- **Description of the task**:
In the output, include exactly the lines from the beginning of the records up to and including the one that contains "brown glasses: [149,140,231,192]", and leave out the pictures.

(Collected data)
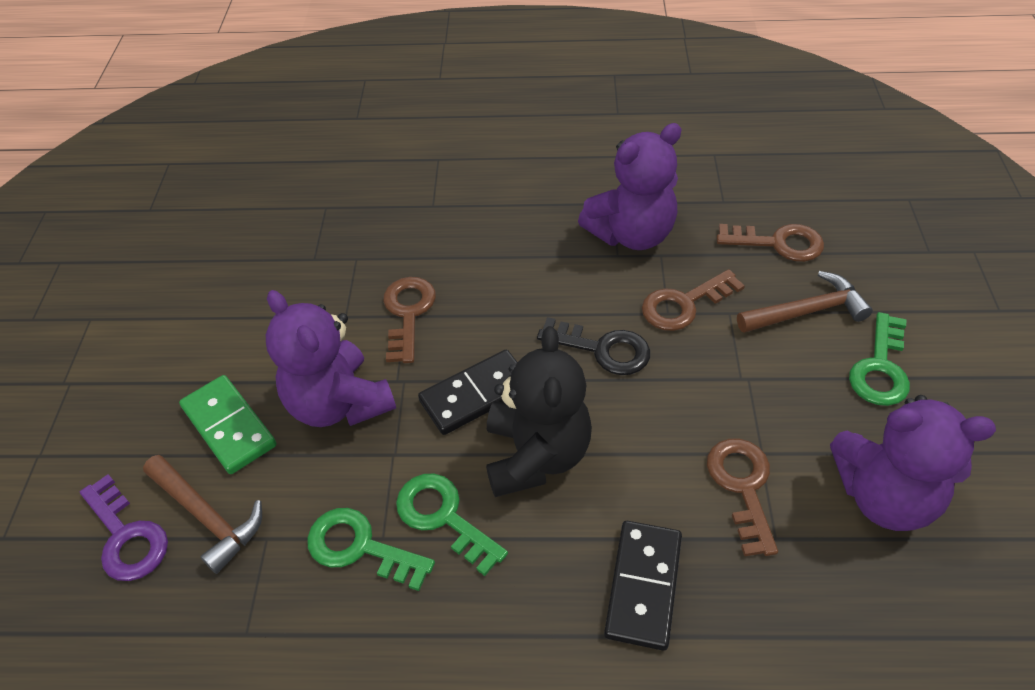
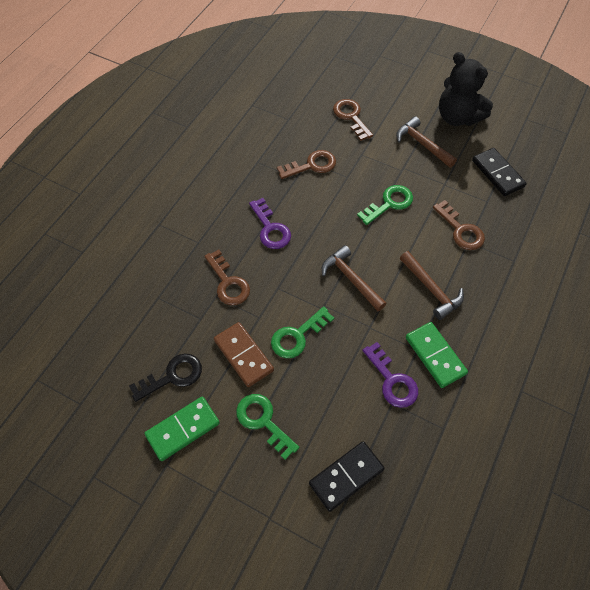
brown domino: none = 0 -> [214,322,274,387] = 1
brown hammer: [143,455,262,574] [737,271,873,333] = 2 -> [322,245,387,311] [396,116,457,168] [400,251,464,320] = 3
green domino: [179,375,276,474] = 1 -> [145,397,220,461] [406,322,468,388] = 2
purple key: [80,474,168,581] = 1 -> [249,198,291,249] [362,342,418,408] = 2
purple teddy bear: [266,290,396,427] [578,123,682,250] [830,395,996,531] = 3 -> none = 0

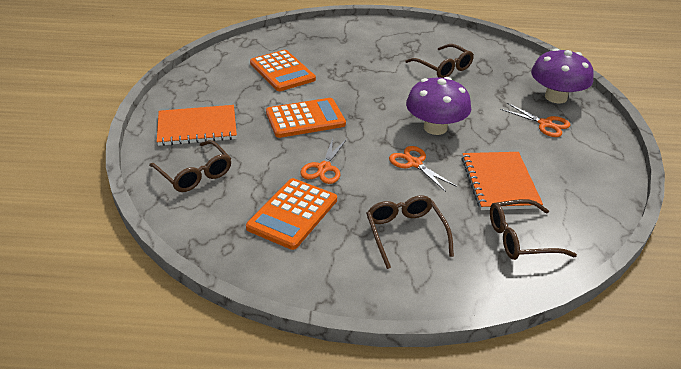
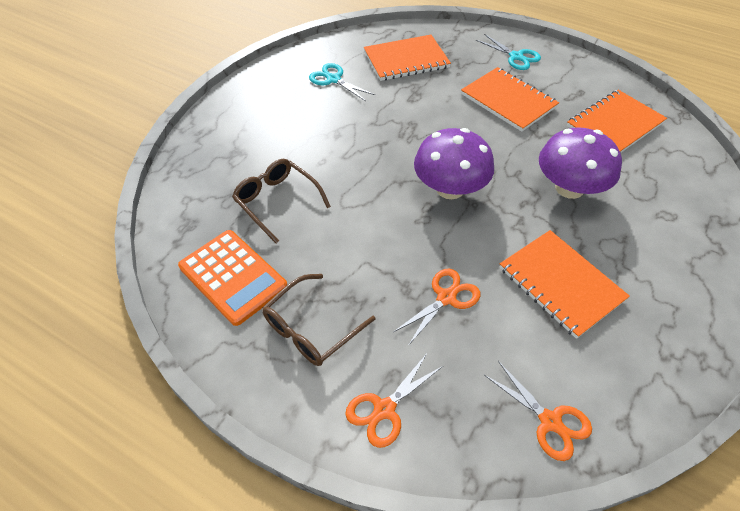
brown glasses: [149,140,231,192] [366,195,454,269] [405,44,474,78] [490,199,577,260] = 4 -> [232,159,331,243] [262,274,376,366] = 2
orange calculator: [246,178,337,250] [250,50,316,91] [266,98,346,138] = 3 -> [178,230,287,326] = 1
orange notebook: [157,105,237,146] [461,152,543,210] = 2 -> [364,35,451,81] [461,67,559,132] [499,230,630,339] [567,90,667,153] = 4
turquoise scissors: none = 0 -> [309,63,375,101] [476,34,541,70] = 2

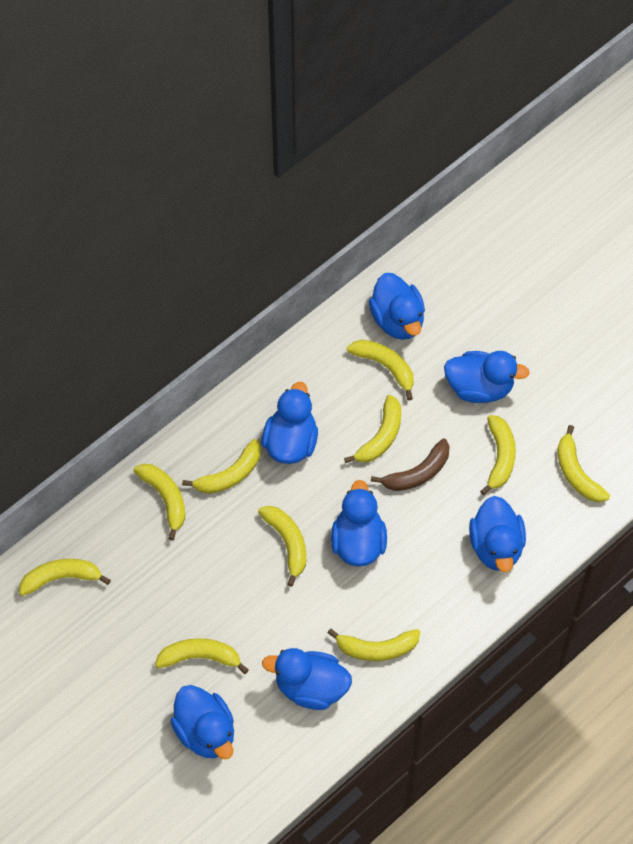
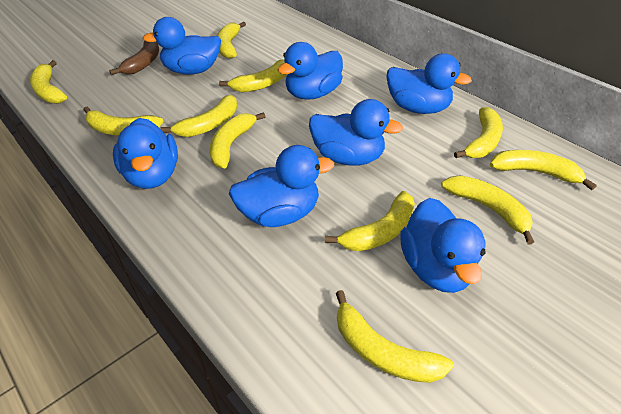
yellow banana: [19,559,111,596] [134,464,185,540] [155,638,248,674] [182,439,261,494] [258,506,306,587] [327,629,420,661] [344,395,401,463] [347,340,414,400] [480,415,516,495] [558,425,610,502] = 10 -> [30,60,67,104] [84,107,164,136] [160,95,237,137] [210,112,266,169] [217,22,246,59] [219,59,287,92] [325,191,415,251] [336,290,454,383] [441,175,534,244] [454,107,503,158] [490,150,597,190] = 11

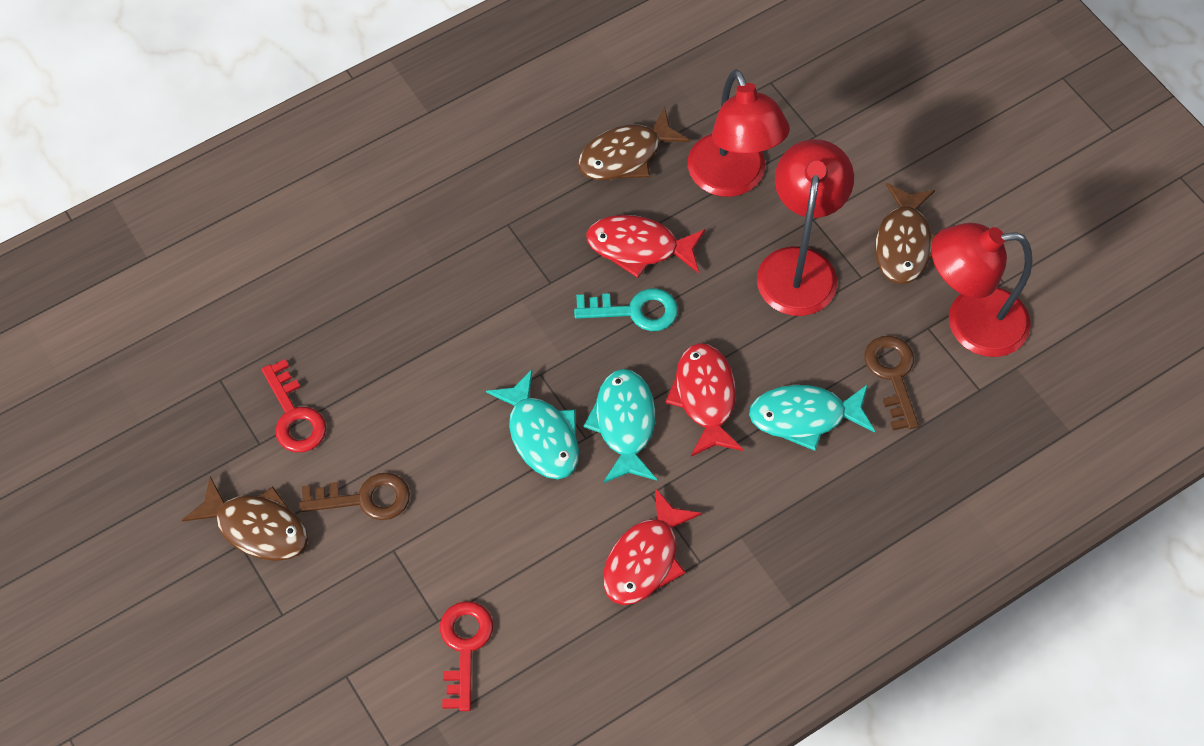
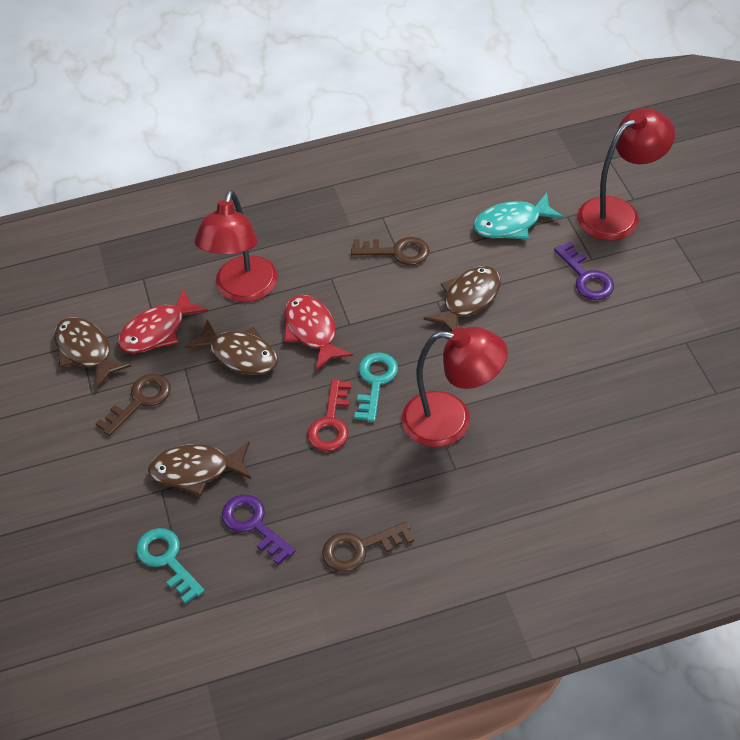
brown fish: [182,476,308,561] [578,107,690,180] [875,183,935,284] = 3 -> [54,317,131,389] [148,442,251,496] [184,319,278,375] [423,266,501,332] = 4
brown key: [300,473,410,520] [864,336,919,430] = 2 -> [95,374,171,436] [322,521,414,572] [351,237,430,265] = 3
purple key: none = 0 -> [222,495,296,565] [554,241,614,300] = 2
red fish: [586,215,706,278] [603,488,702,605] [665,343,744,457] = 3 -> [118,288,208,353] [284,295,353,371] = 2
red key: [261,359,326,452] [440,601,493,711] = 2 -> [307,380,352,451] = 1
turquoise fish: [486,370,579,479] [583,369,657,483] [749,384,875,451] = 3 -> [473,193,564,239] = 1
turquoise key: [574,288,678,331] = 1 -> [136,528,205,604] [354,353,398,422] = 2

- **Exercise result**:
brown domino: none = 0 -> [214,322,274,387] = 1
brown hammer: [143,455,262,574] [737,271,873,333] = 2 -> [322,245,387,311] [396,116,457,168] [400,251,464,320] = 3
green domino: [179,375,276,474] = 1 -> [145,397,220,461] [406,322,468,388] = 2
purple key: [80,474,168,581] = 1 -> [249,198,291,249] [362,342,418,408] = 2
purple teddy bear: [266,290,396,427] [578,123,682,250] [830,395,996,531] = 3 -> none = 0

brown glasses: [149,140,231,192] [366,195,454,269] [405,44,474,78] [490,199,577,260] = 4 -> [232,159,331,243] [262,274,376,366] = 2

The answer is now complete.